WORK INSTRUCTION — Write all of the entries out again exactly, but not the images.

--- PROVIDED DATA ---

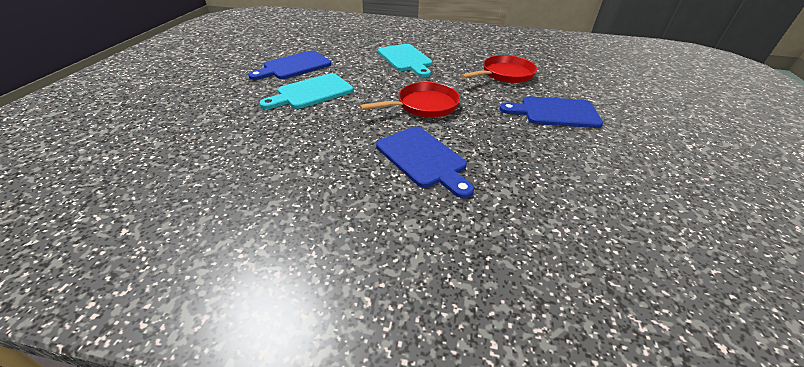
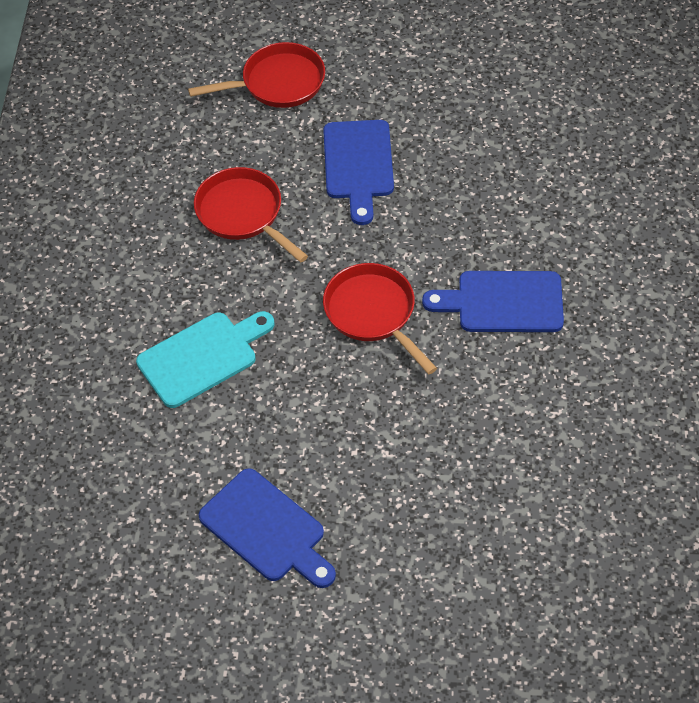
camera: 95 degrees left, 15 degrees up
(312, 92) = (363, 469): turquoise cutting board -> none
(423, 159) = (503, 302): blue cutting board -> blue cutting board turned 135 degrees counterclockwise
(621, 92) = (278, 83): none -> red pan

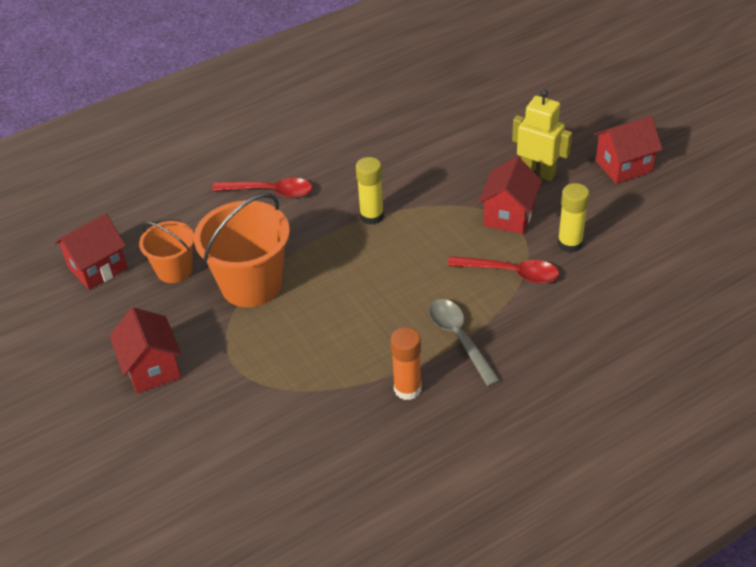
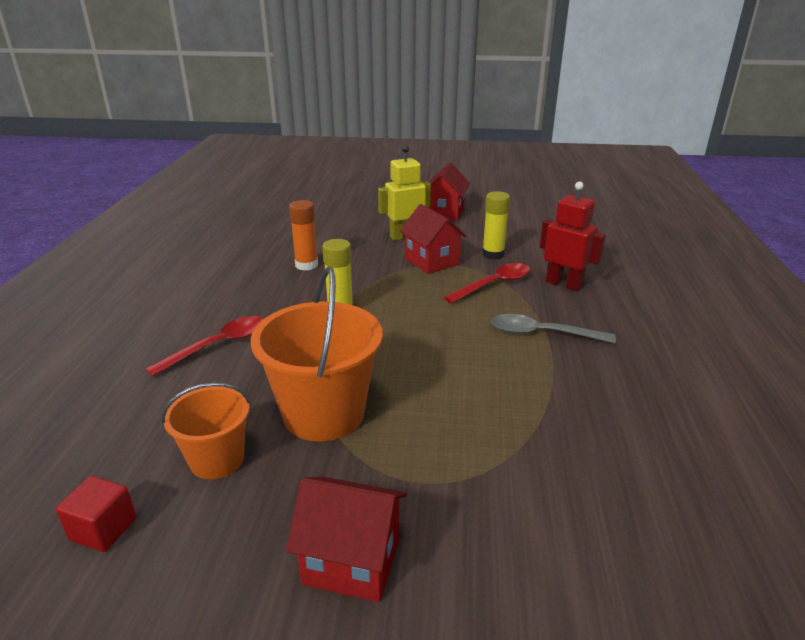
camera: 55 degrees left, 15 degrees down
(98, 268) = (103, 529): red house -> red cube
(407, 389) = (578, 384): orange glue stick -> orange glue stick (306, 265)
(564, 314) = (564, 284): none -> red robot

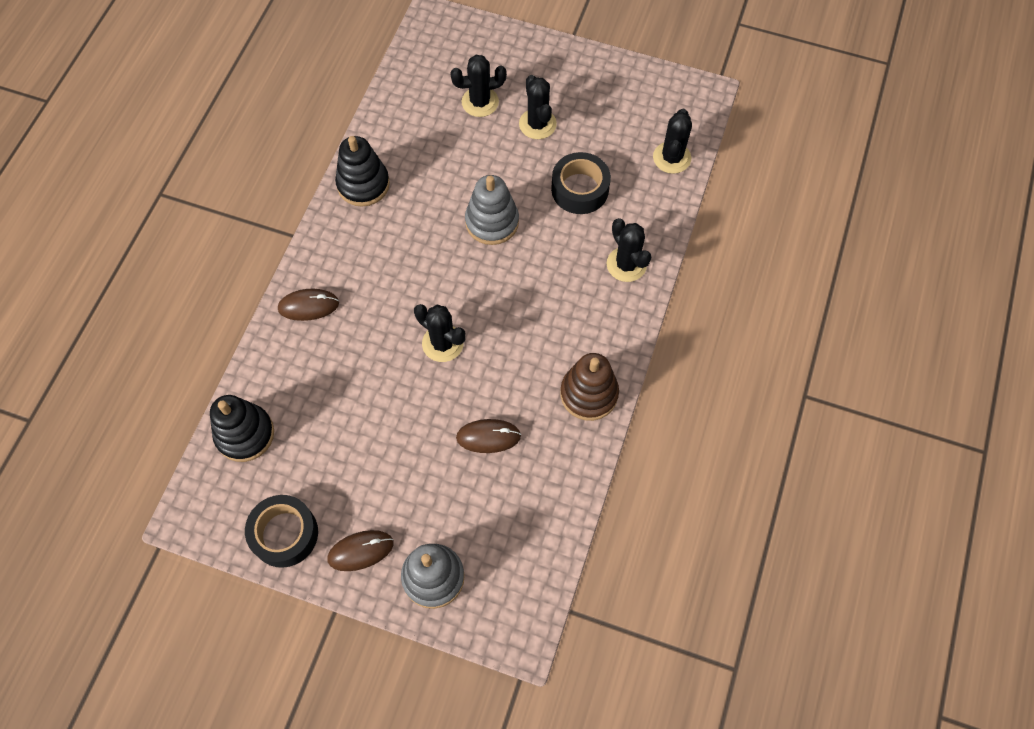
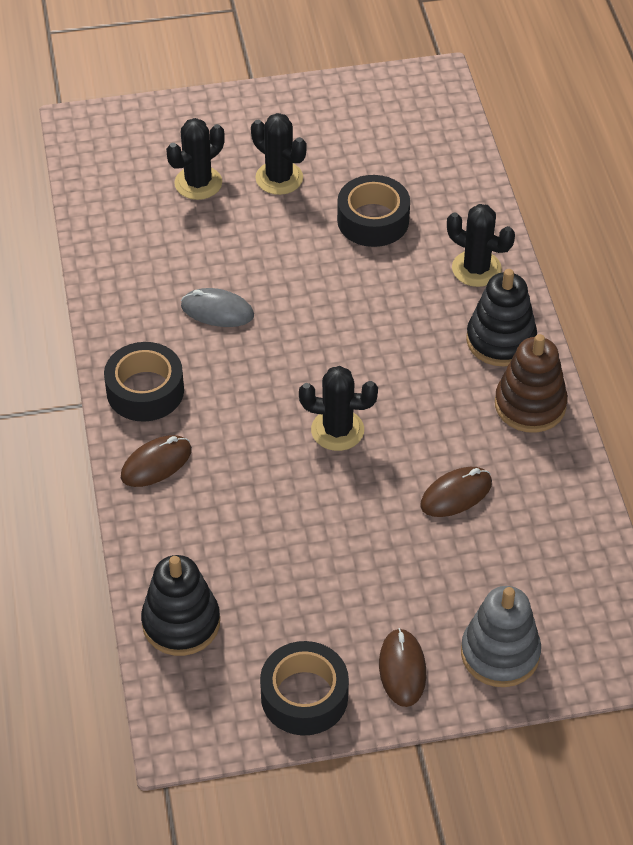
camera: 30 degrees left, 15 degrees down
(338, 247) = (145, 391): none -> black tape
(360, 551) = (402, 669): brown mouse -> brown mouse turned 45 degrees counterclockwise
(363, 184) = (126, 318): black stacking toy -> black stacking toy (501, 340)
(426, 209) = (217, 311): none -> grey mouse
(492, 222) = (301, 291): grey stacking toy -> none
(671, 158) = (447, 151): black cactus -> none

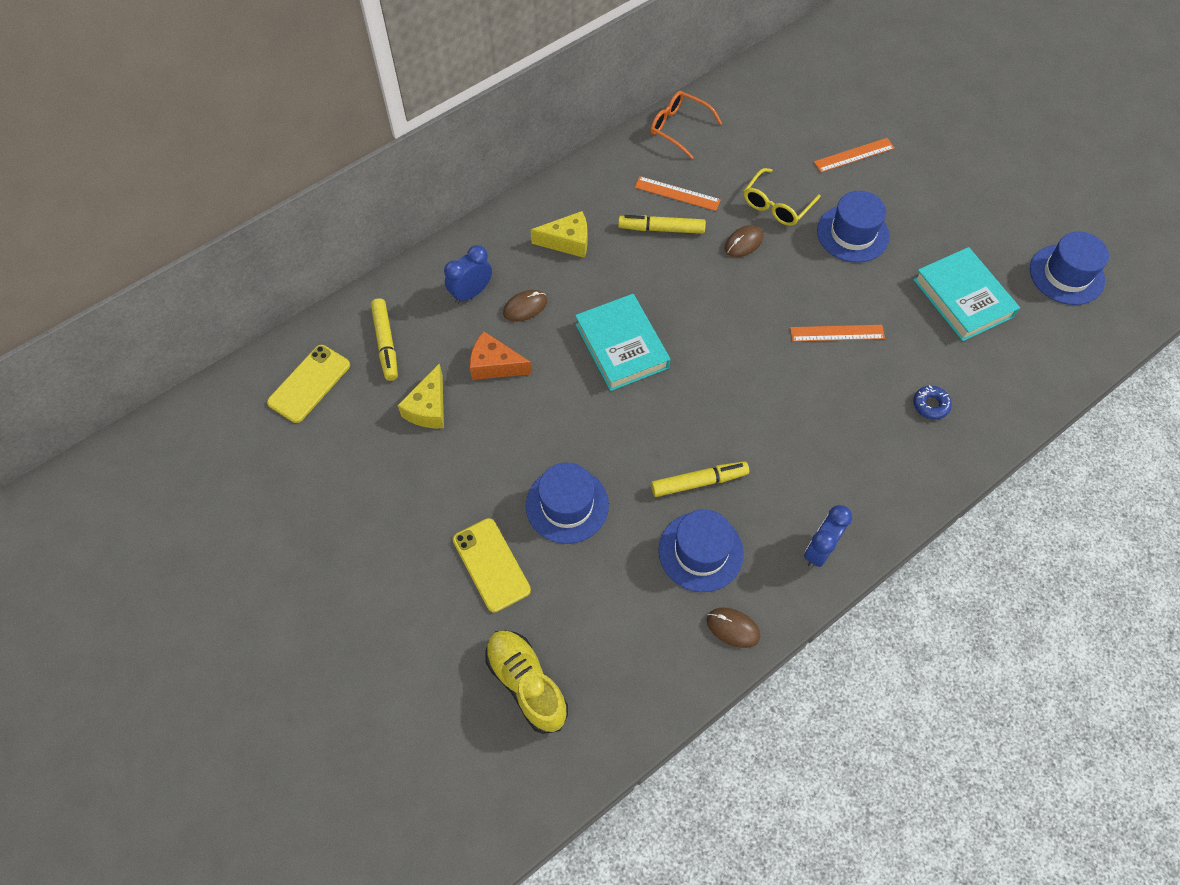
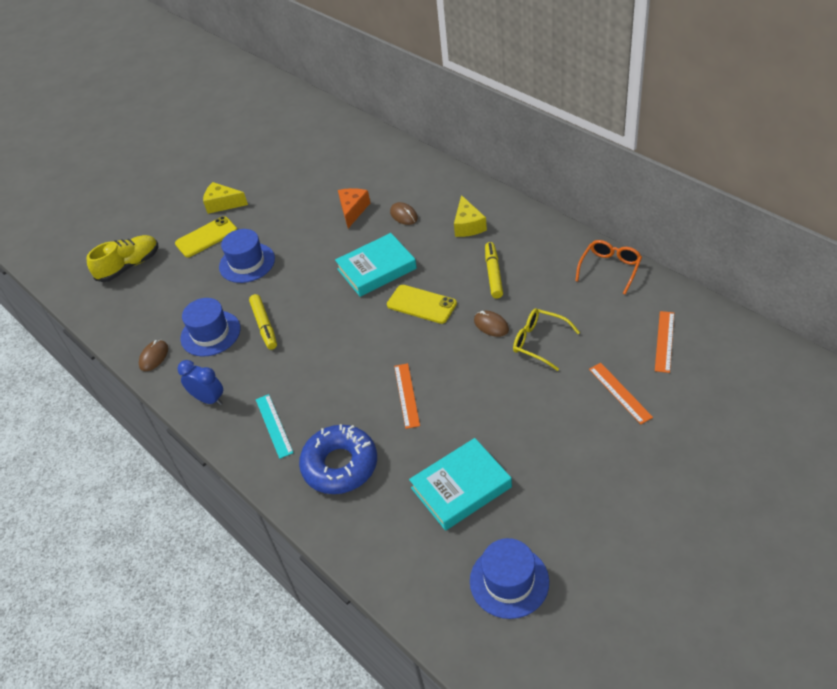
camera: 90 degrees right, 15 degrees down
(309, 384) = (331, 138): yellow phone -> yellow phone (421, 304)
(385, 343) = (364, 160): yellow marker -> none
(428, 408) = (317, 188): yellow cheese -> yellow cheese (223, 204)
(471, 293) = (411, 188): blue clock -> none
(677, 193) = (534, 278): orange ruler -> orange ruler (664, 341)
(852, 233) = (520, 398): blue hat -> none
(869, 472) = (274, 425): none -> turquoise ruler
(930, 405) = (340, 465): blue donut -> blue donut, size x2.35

---

REPLY —
camera: 95 degrees left, 15 degrees up
(312, 92) = (363, 469): turquoise cutting board -> none
(423, 159) = (503, 302): blue cutting board -> blue cutting board turned 135 degrees counterclockwise
(621, 92) = (278, 83): none -> red pan

camera: 55 degrees left, 15 degrees down
(98, 268) = (103, 529): red house -> red cube
(407, 389) = (578, 384): orange glue stick -> orange glue stick (306, 265)
(564, 314) = (564, 284): none -> red robot

camera: 30 degrees left, 15 degrees down
(338, 247) = (145, 391): none -> black tape
(360, 551) = (402, 669): brown mouse -> brown mouse turned 45 degrees counterclockwise
(363, 184) = (126, 318): black stacking toy -> black stacking toy (501, 340)
(426, 209) = (217, 311): none -> grey mouse
(492, 222) = (301, 291): grey stacking toy -> none
(671, 158) = (447, 151): black cactus -> none

camera: 90 degrees right, 15 degrees down
(309, 384) = (331, 138): yellow phone -> yellow phone (421, 304)
(385, 343) = (364, 160): yellow marker -> none
(428, 408) = (317, 188): yellow cheese -> yellow cheese (223, 204)
(471, 293) = (411, 188): blue clock -> none
(677, 193) = (534, 278): orange ruler -> orange ruler (664, 341)
(852, 233) = (520, 398): blue hat -> none
(869, 472) = (274, 425): none -> turquoise ruler
(930, 405) = (340, 465): blue donut -> blue donut, size x2.35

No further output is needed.